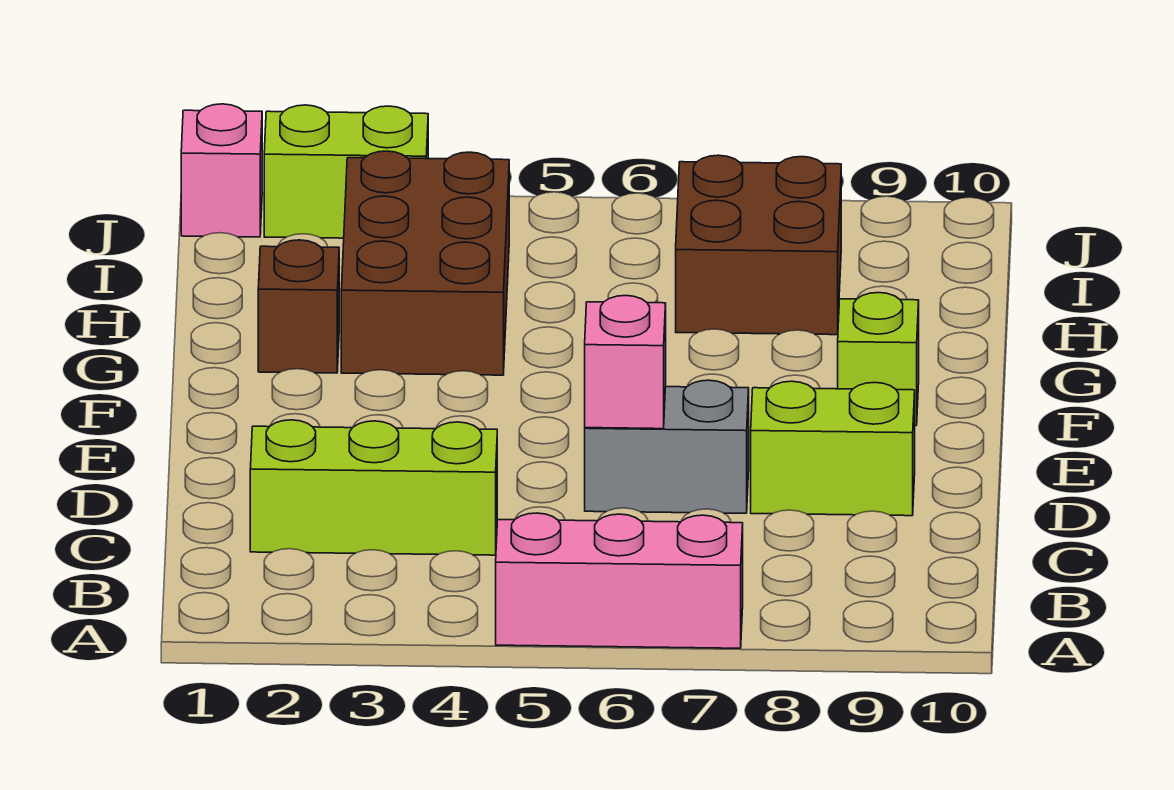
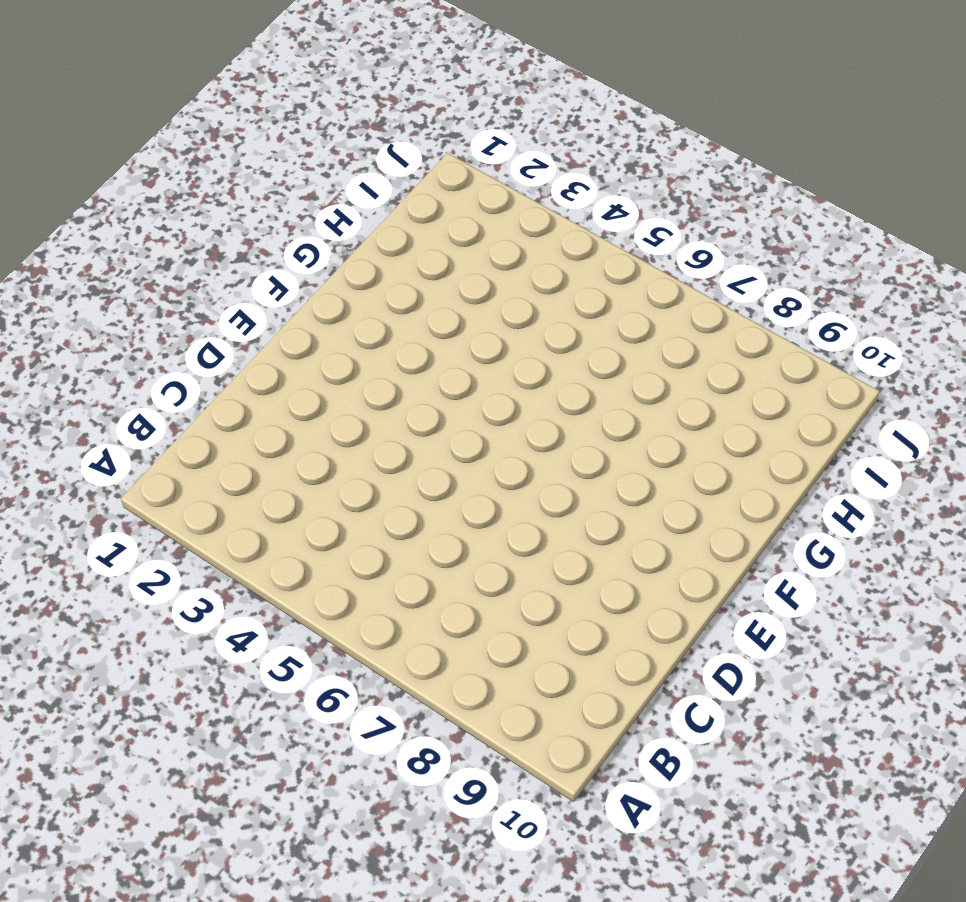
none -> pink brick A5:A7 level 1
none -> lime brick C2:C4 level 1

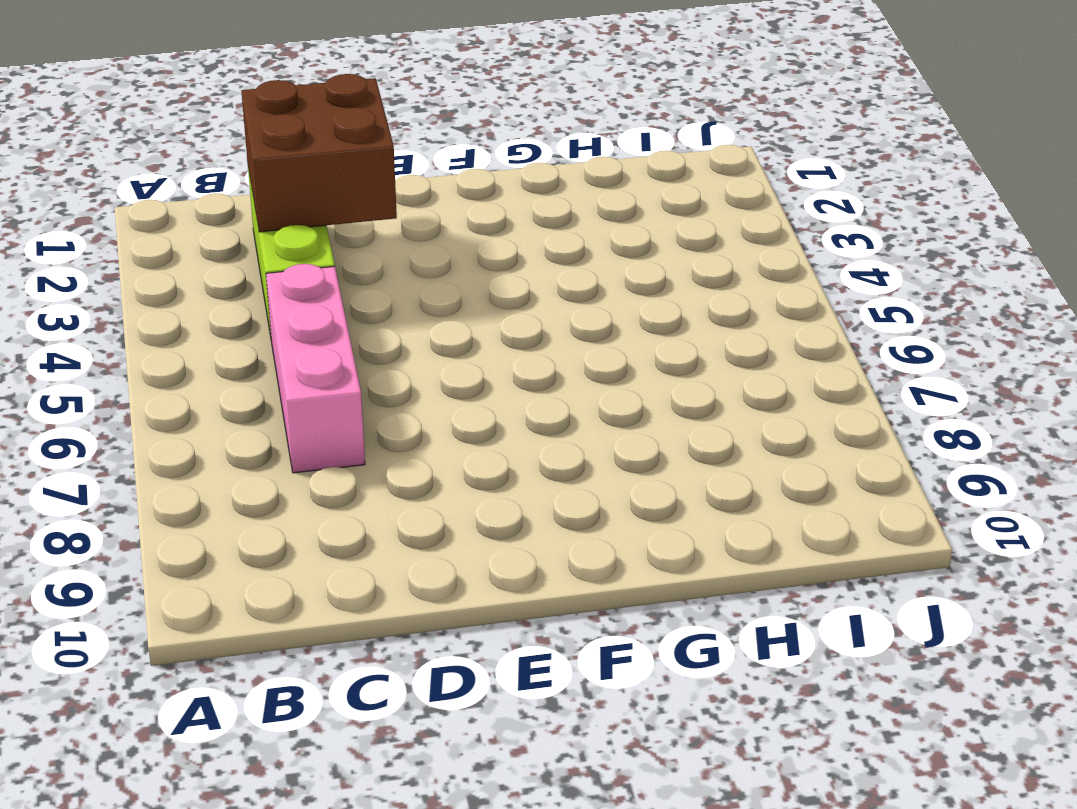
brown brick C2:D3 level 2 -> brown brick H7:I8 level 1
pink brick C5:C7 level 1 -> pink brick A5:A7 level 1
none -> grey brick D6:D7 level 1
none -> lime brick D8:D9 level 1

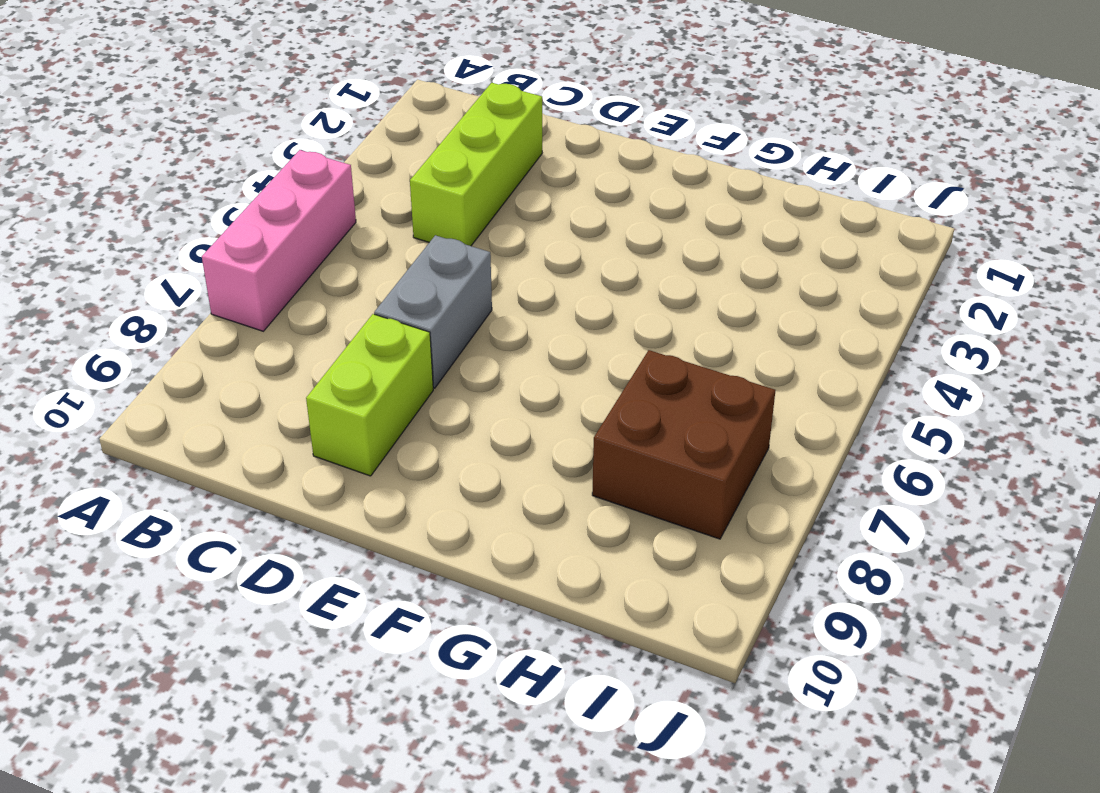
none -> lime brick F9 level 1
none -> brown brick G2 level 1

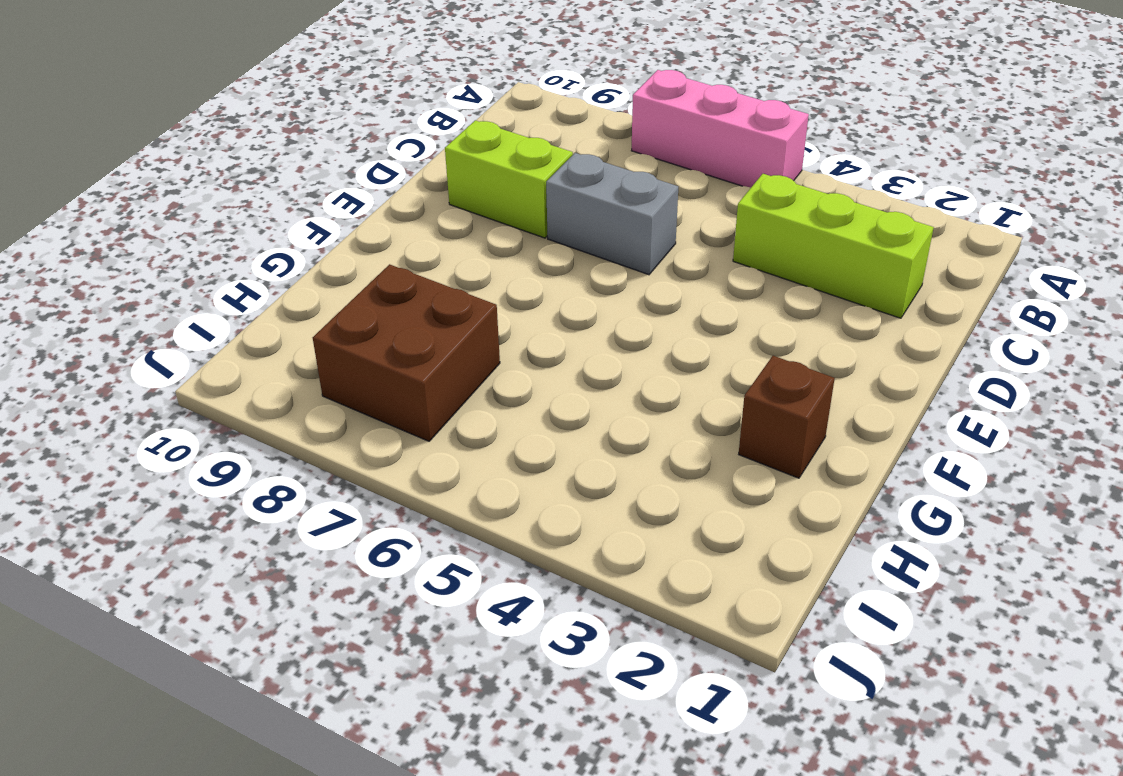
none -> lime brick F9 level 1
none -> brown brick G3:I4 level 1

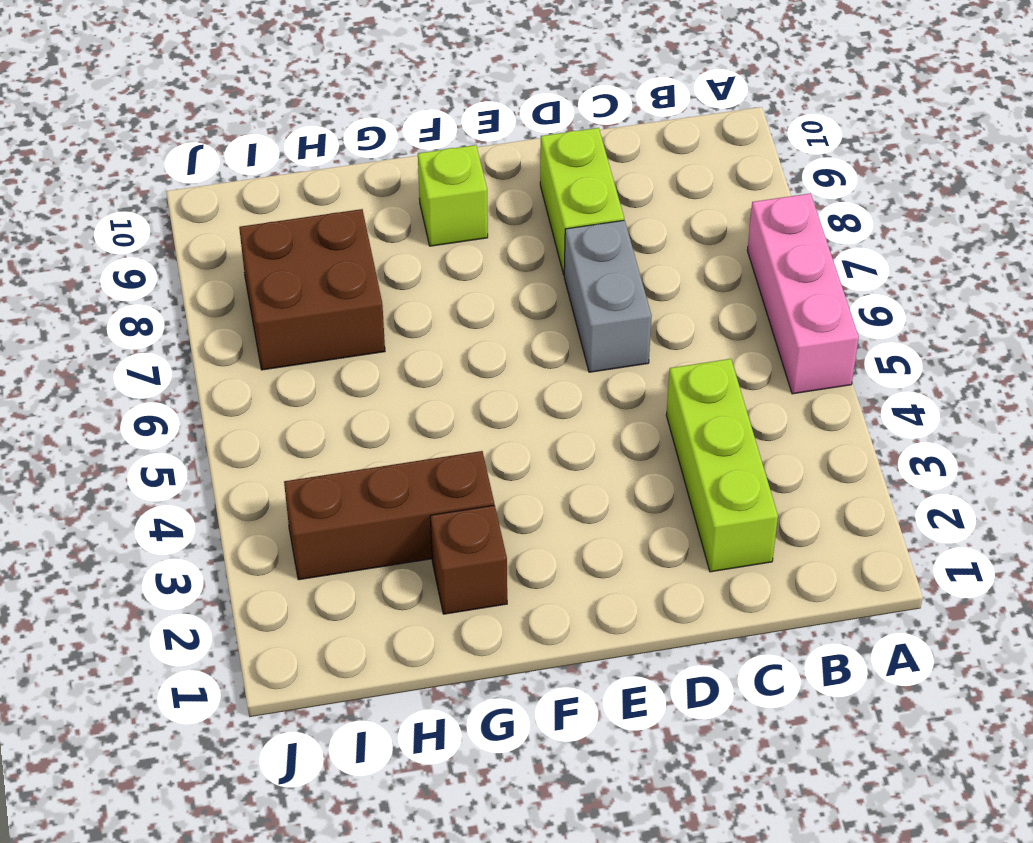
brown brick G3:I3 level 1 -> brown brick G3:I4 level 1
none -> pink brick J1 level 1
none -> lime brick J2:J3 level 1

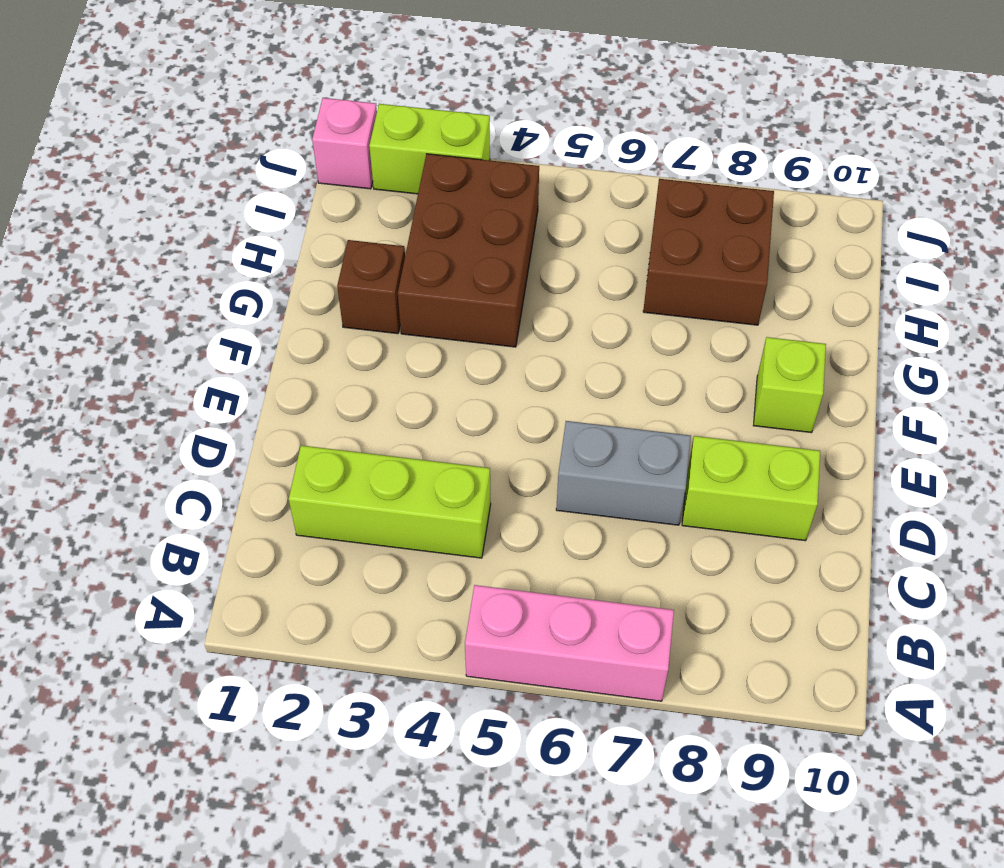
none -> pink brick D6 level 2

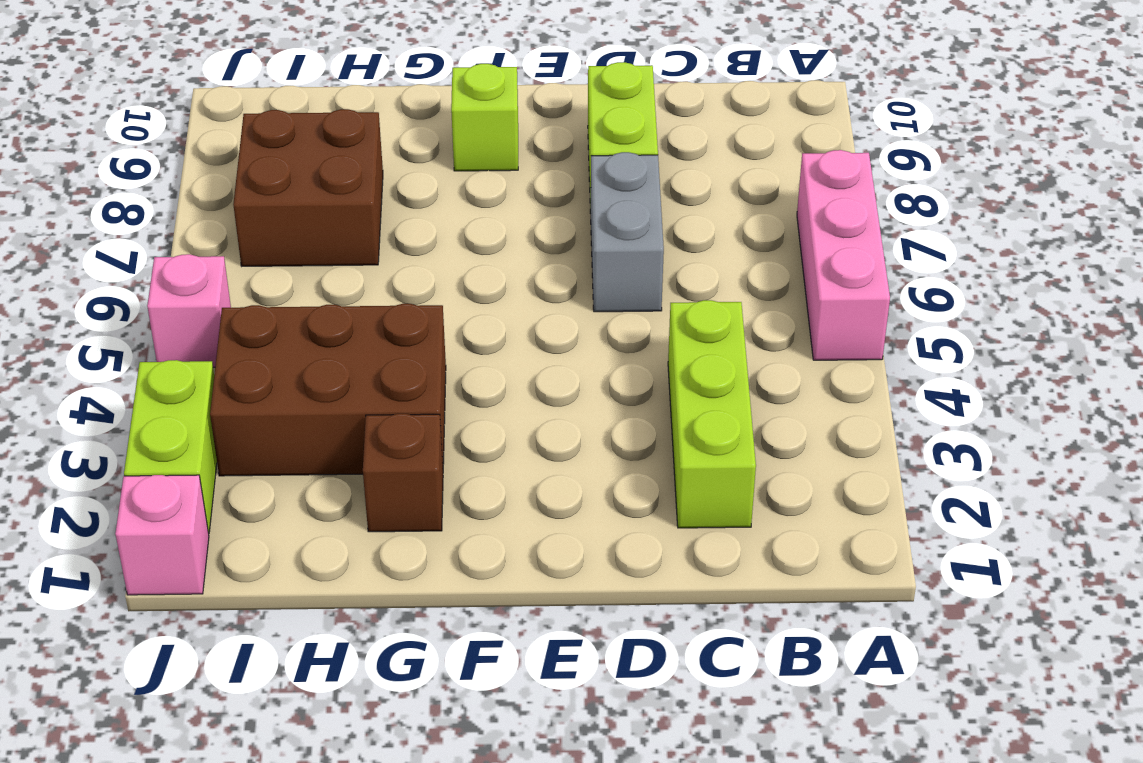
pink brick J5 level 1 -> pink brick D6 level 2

■ Task goal ■
Would you return the entries verbatim, minus any images?

■ Response area ■
none -> pink brick A5:A7 level 1
none -> lime brick C2:C4 level 1

brown brick C2:D3 level 2 -> brown brick H7:I8 level 1
pink brick C5:C7 level 1 -> pink brick A5:A7 level 1
none -> grey brick D6:D7 level 1
none -> lime brick D8:D9 level 1

none -> lime brick F9 level 1
none -> brown brick G2 level 1

none -> lime brick F9 level 1
none -> brown brick G3:I4 level 1

brown brick G3:I3 level 1 -> brown brick G3:I4 level 1
none -> pink brick J1 level 1
none -> lime brick J2:J3 level 1

none -> pink brick D6 level 2

pink brick J5 level 1 -> pink brick D6 level 2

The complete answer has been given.